Data section START

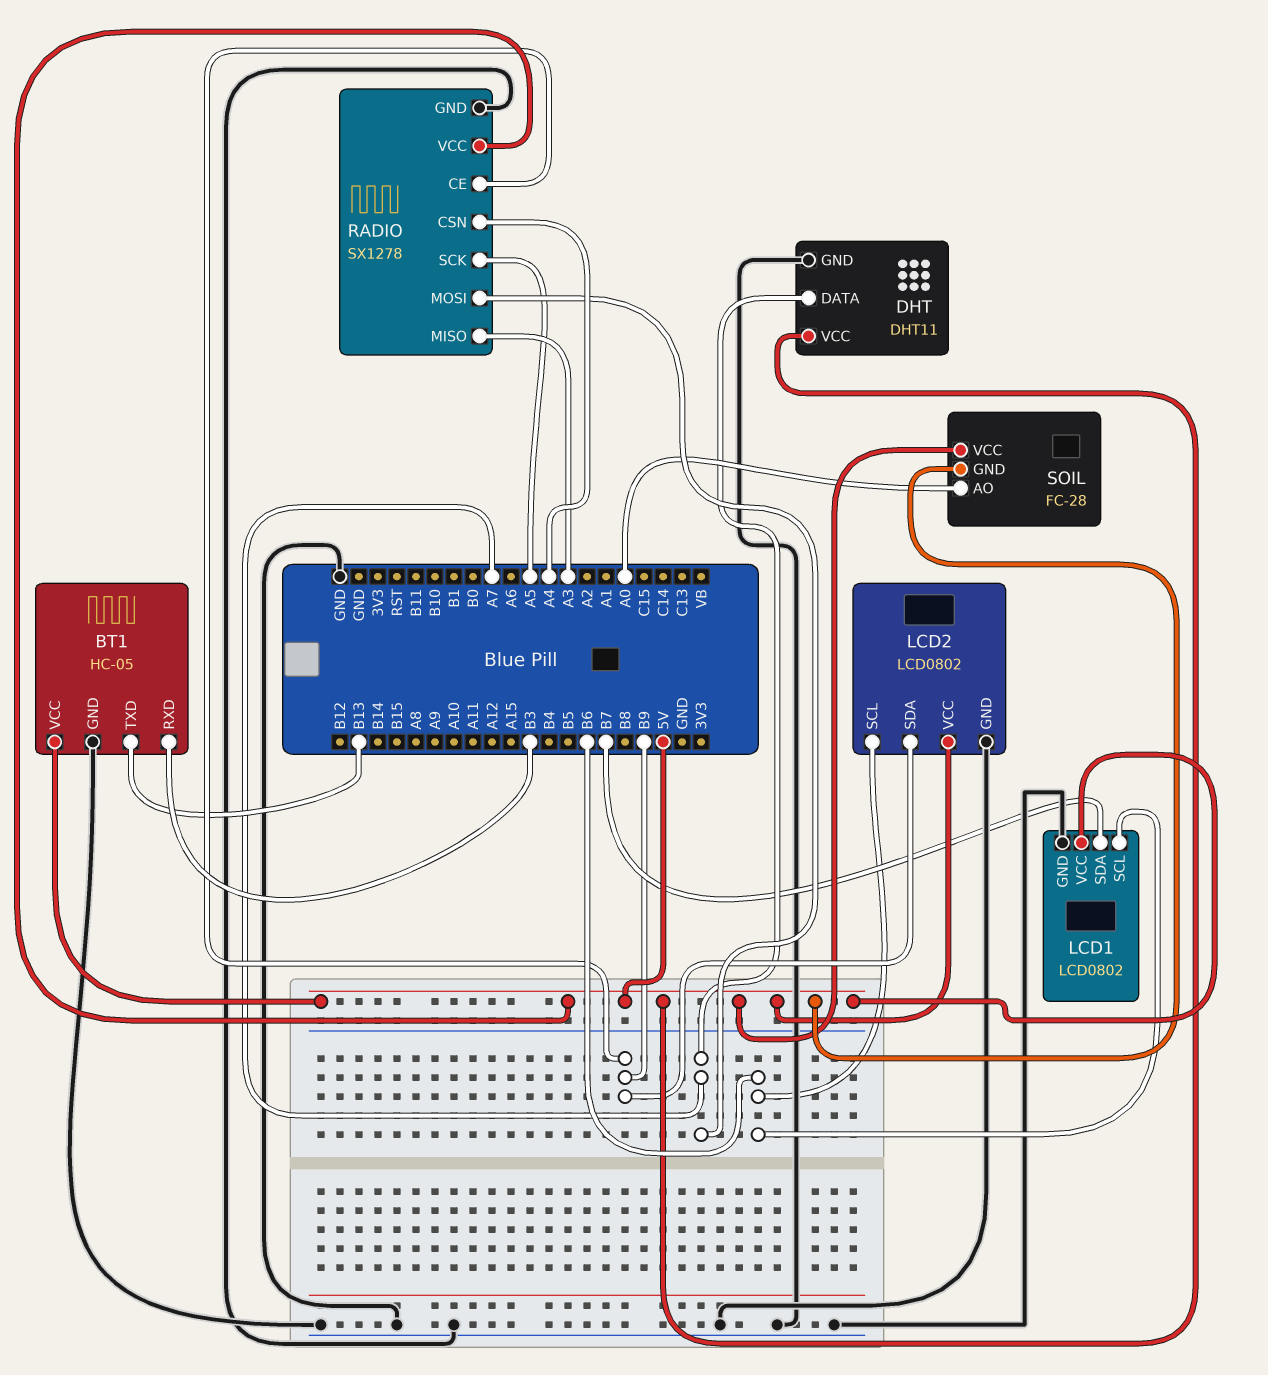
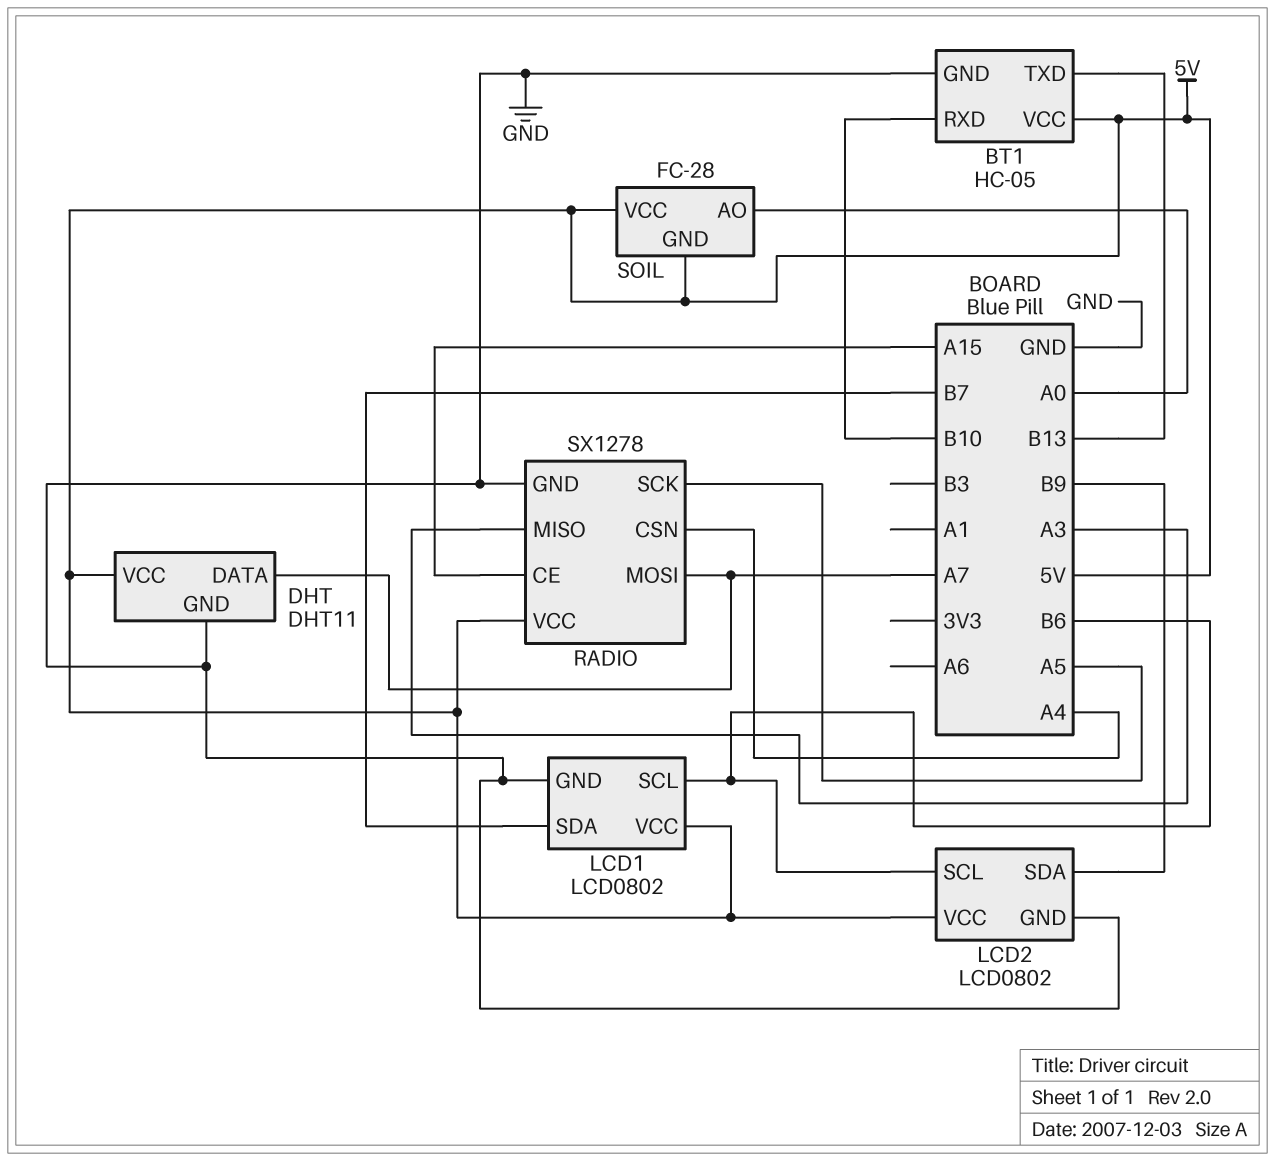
BT1 pin RXD: B3 -> B10
RADIO pin CE: B9 -> A15

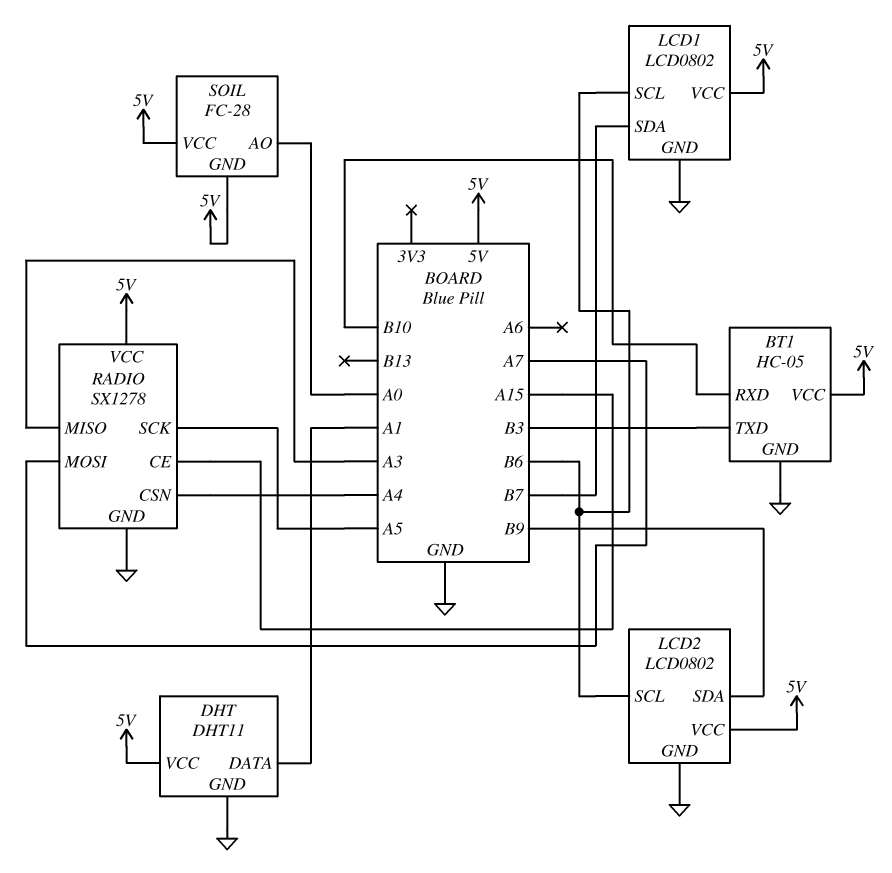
BT1 pin TXD: B13 -> B3
DHT pin DATA: A7 -> A1

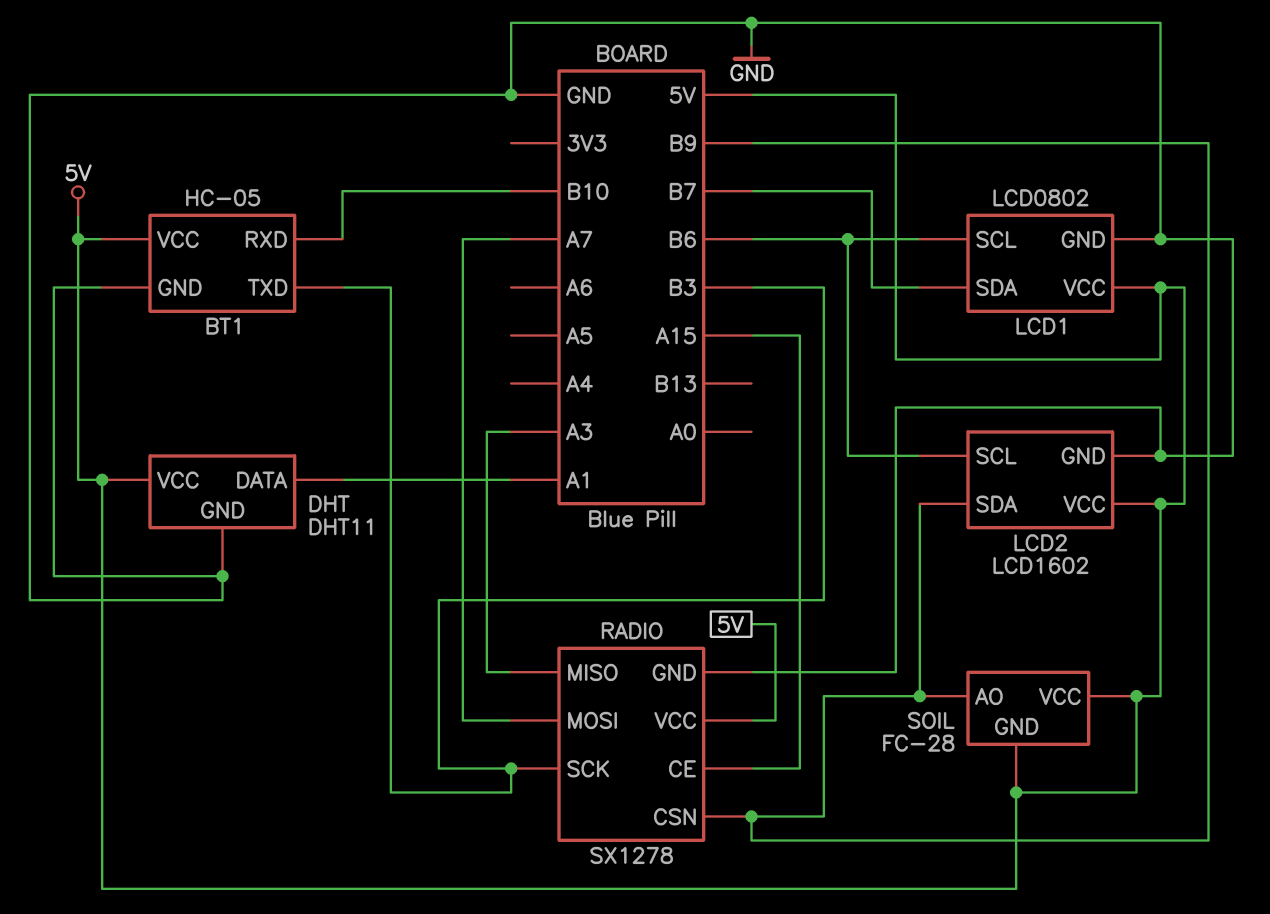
LCD2: LCD0802 -> LCD1602
RADIO pin CSN: A4 -> B9
RADIO pin SCK: A5 -> B3
SOIL pin AO: A0 -> B9

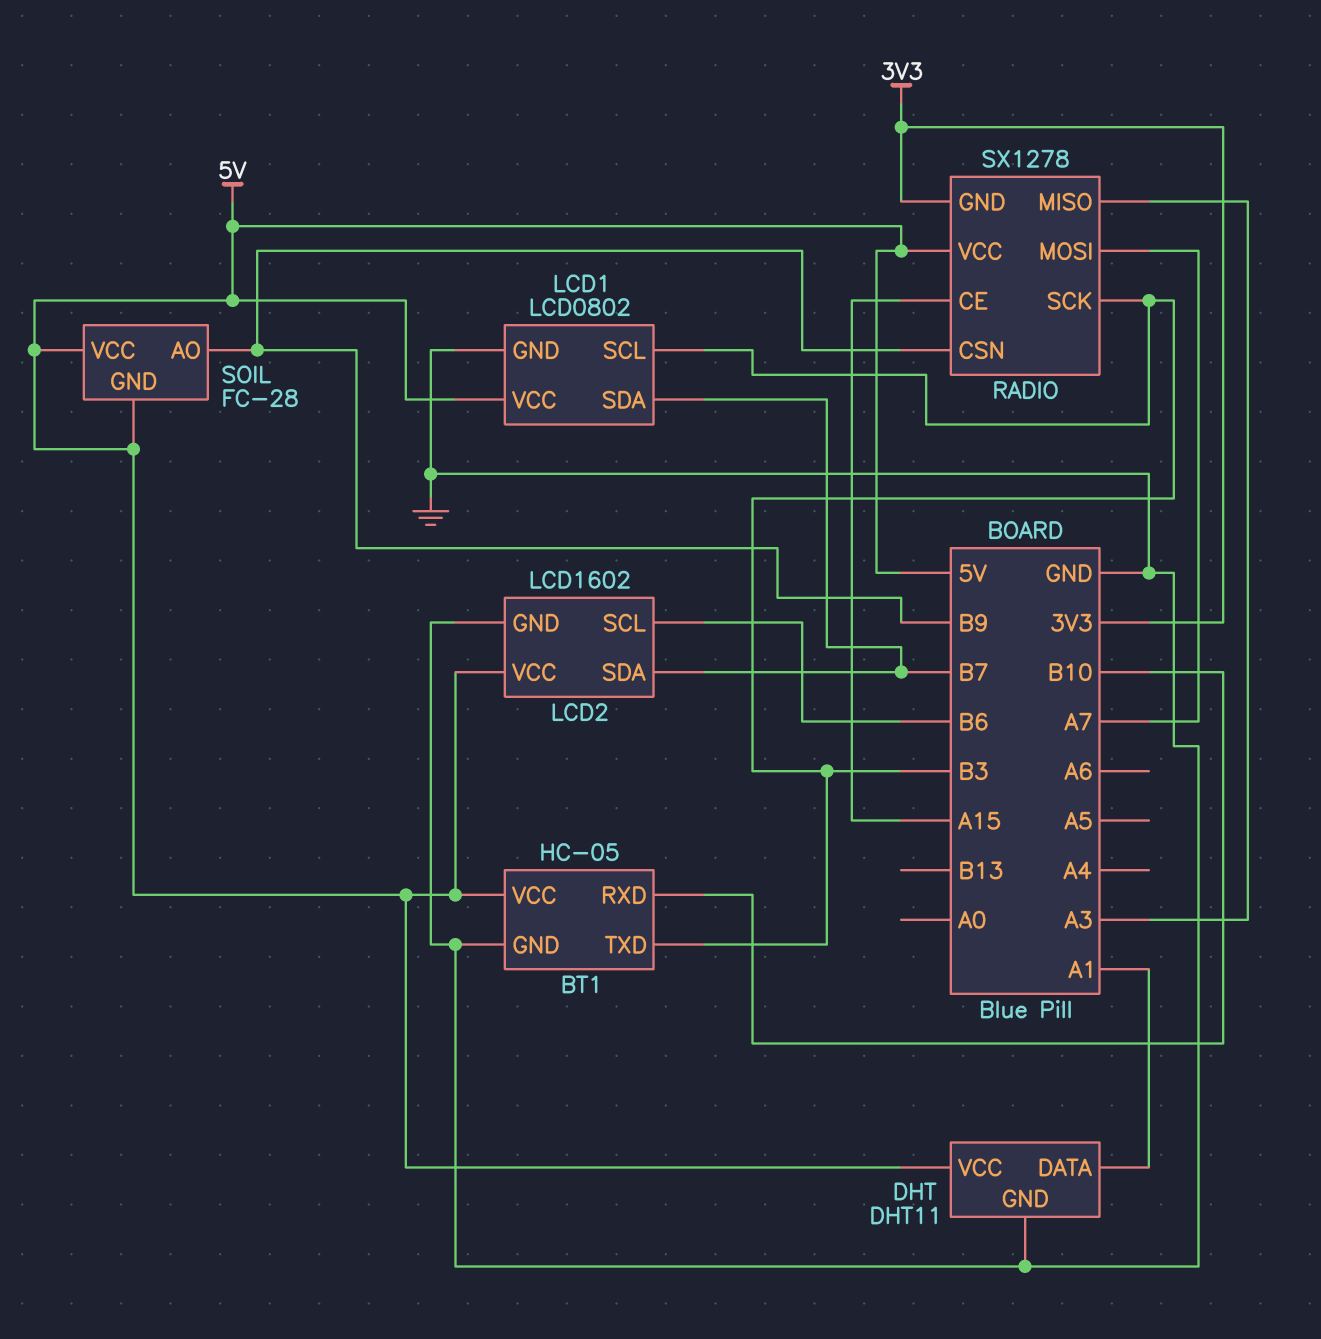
LCD1 pin SCL: B6 -> B3
LCD2 pin SDA: B9 -> B7
RADIO pin GND: GND -> 3V3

Data section END

→ **The task**: Copy nothing but the lines from the line that contains "SOIL pin AO: A0 -> B9" through the end of the listing, exactly, and keep pictures out of it.

→ **Output**:
SOIL pin AO: A0 -> B9

LCD1 pin SCL: B6 -> B3
LCD2 pin SDA: B9 -> B7
RADIO pin GND: GND -> 3V3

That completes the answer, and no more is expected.